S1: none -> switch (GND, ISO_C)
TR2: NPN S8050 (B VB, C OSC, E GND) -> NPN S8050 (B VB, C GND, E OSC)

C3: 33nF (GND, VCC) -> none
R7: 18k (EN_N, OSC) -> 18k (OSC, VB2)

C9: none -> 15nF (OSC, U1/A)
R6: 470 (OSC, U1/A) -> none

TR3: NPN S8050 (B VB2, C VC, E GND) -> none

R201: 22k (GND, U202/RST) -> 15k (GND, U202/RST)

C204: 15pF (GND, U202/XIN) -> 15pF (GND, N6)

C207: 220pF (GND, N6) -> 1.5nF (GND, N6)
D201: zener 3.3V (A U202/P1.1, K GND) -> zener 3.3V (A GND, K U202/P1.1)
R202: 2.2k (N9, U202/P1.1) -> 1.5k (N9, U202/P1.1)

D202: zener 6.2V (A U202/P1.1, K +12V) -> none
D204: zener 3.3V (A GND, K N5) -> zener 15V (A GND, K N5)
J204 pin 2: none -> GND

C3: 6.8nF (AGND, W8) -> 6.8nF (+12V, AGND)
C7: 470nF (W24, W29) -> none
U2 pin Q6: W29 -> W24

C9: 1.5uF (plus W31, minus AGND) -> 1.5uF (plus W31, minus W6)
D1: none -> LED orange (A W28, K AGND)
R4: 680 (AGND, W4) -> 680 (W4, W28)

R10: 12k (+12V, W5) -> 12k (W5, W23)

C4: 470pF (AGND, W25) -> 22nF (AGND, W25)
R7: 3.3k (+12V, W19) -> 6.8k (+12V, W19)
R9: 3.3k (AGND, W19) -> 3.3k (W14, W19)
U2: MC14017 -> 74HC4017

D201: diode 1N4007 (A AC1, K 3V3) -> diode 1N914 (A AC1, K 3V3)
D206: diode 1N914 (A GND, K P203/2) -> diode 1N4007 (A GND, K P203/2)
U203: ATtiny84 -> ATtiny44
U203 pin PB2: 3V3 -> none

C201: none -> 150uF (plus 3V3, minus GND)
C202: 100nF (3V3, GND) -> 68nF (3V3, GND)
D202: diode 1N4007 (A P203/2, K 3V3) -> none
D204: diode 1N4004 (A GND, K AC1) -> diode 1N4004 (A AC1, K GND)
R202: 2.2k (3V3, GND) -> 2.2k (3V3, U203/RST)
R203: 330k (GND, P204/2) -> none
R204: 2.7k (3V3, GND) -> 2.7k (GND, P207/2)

+ + + + +

**What is required:**
Only the lines from the one containing "R7: 18k (EN_N, OSC) -> 18k (OSC, VB2)" through the last line of the material belong in your answer; output them exactly.

**Exercise solution:**
R7: 18k (EN_N, OSC) -> 18k (OSC, VB2)

C9: none -> 15nF (OSC, U1/A)
R6: 470 (OSC, U1/A) -> none

TR3: NPN S8050 (B VB2, C VC, E GND) -> none

R201: 22k (GND, U202/RST) -> 15k (GND, U202/RST)

C204: 15pF (GND, U202/XIN) -> 15pF (GND, N6)

C207: 220pF (GND, N6) -> 1.5nF (GND, N6)
D201: zener 3.3V (A U202/P1.1, K GND) -> zener 3.3V (A GND, K U202/P1.1)
R202: 2.2k (N9, U202/P1.1) -> 1.5k (N9, U202/P1.1)

D202: zener 6.2V (A U202/P1.1, K +12V) -> none
D204: zener 3.3V (A GND, K N5) -> zener 15V (A GND, K N5)
J204 pin 2: none -> GND

C3: 6.8nF (AGND, W8) -> 6.8nF (+12V, AGND)
C7: 470nF (W24, W29) -> none
U2 pin Q6: W29 -> W24

C9: 1.5uF (plus W31, minus AGND) -> 1.5uF (plus W31, minus W6)
D1: none -> LED orange (A W28, K AGND)
R4: 680 (AGND, W4) -> 680 (W4, W28)

R10: 12k (+12V, W5) -> 12k (W5, W23)

C4: 470pF (AGND, W25) -> 22nF (AGND, W25)
R7: 3.3k (+12V, W19) -> 6.8k (+12V, W19)
R9: 3.3k (AGND, W19) -> 3.3k (W14, W19)
U2: MC14017 -> 74HC4017

D201: diode 1N4007 (A AC1, K 3V3) -> diode 1N914 (A AC1, K 3V3)
D206: diode 1N914 (A GND, K P203/2) -> diode 1N4007 (A GND, K P203/2)
U203: ATtiny84 -> ATtiny44
U203 pin PB2: 3V3 -> none

C201: none -> 150uF (plus 3V3, minus GND)
C202: 100nF (3V3, GND) -> 68nF (3V3, GND)
D202: diode 1N4007 (A P203/2, K 3V3) -> none
D204: diode 1N4004 (A GND, K AC1) -> diode 1N4004 (A AC1, K GND)
R202: 2.2k (3V3, GND) -> 2.2k (3V3, U203/RST)
R203: 330k (GND, P204/2) -> none
R204: 2.7k (3V3, GND) -> 2.7k (GND, P207/2)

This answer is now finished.